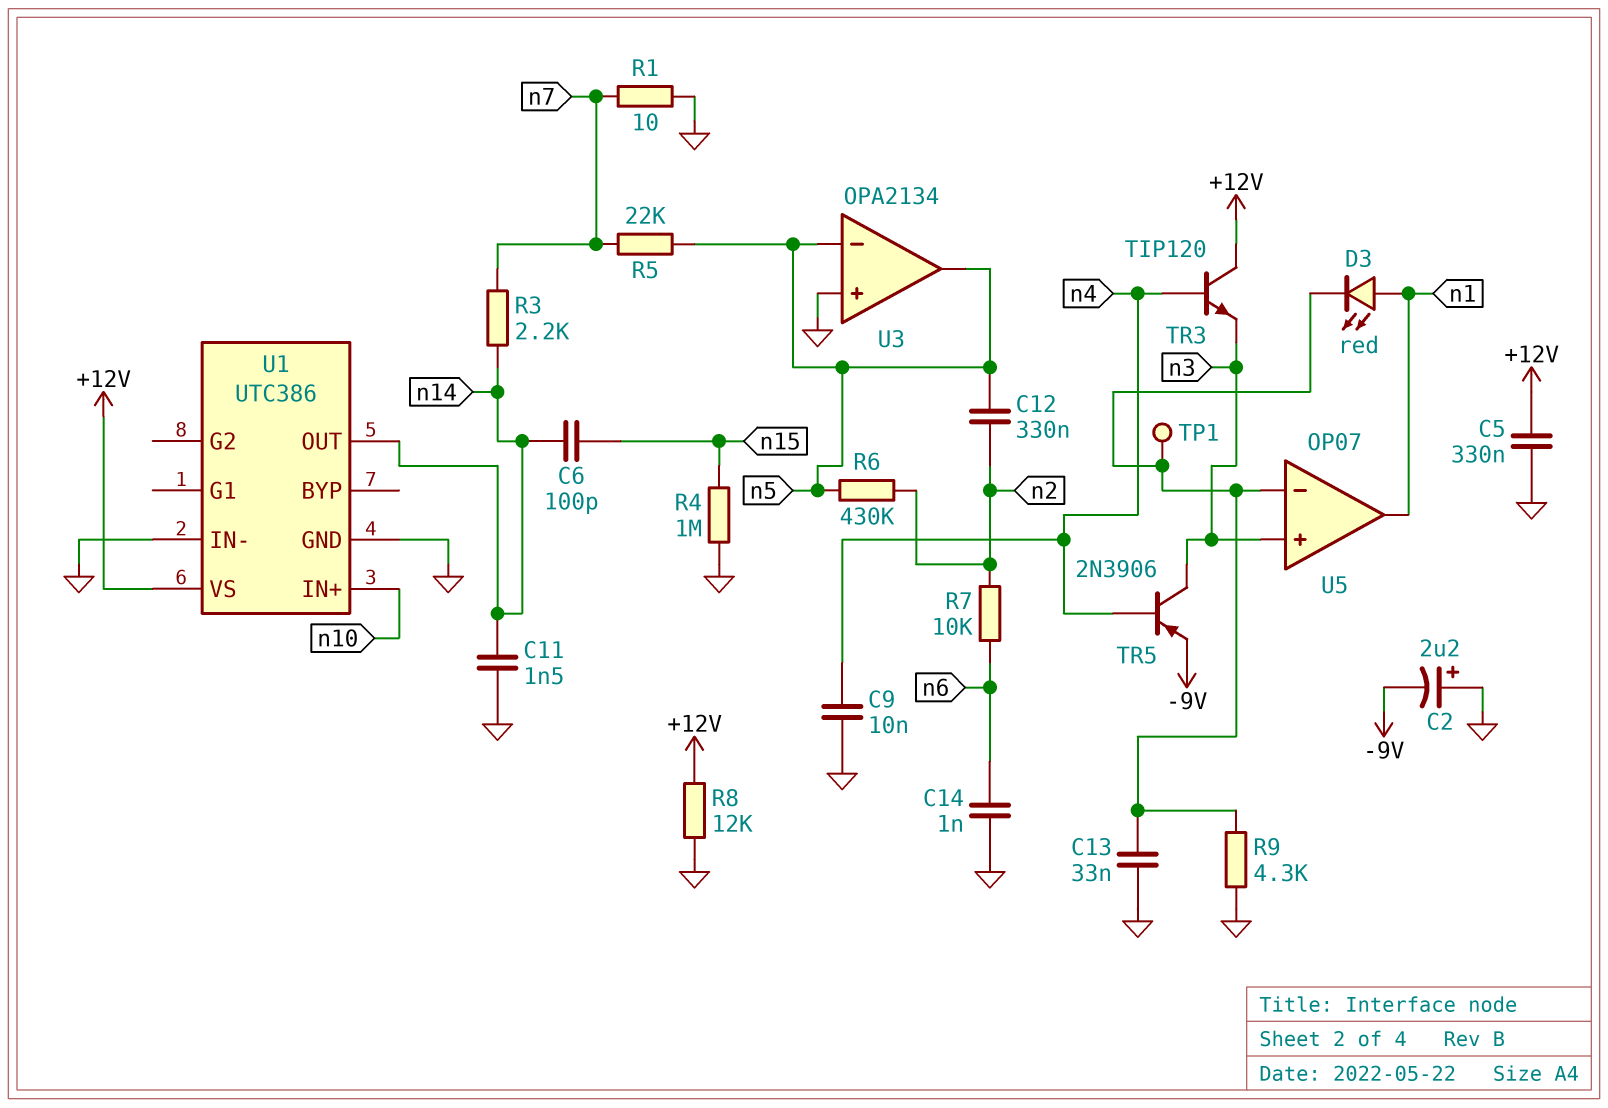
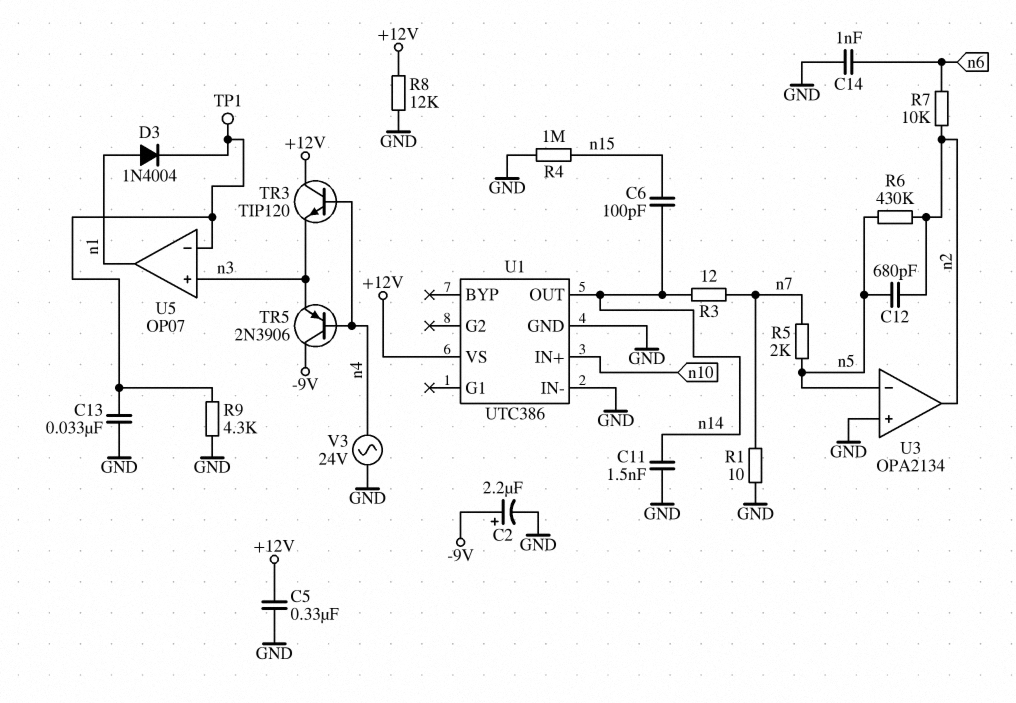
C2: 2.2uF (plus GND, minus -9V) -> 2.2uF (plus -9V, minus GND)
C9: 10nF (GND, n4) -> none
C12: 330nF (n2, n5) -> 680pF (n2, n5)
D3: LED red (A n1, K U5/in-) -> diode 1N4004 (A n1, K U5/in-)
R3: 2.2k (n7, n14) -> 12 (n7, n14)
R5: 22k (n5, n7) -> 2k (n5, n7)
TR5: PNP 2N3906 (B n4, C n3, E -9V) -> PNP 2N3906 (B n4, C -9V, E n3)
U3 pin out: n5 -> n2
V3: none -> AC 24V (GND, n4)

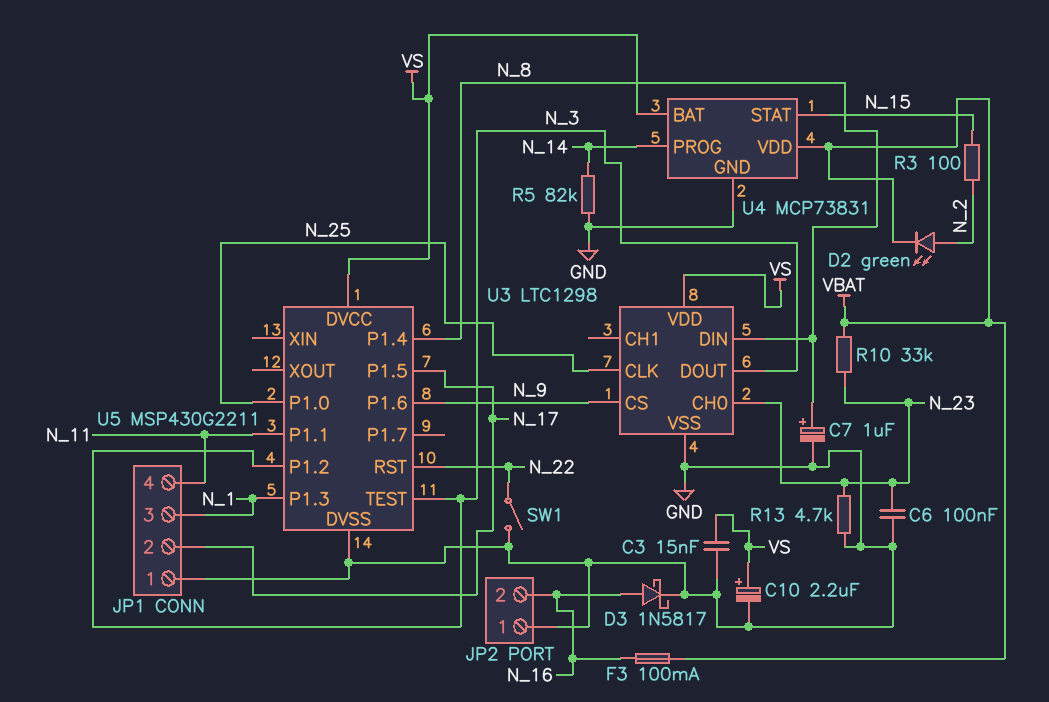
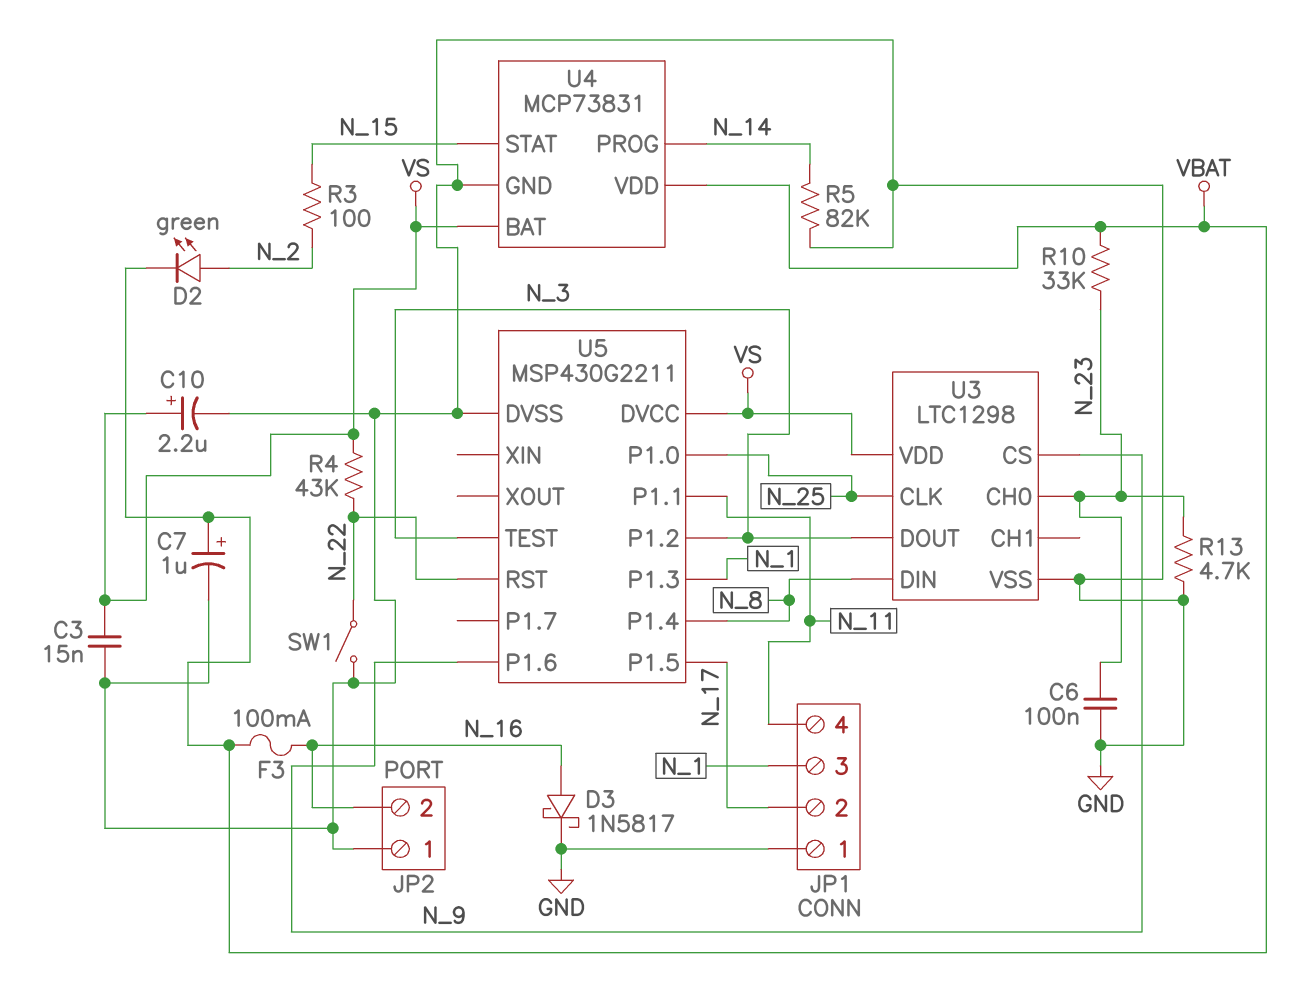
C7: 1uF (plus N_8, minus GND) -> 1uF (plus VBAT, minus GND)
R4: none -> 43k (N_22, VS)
..............................
» **Work item**:
Copy exactly the lines from the line that contains "D3: LED red" through the last line of the records above, both ends included, but leave out the pictures.

» **Response to this exercise**:
D3: LED red (A n1, K U5/in-) -> diode 1N4004 (A n1, K U5/in-)
R3: 2.2k (n7, n14) -> 12 (n7, n14)
R5: 22k (n5, n7) -> 2k (n5, n7)
TR5: PNP 2N3906 (B n4, C n3, E -9V) -> PNP 2N3906 (B n4, C -9V, E n3)
U3 pin out: n5 -> n2
V3: none -> AC 24V (GND, n4)

C7: 1uF (plus N_8, minus GND) -> 1uF (plus VBAT, minus GND)
R4: none -> 43k (N_22, VS)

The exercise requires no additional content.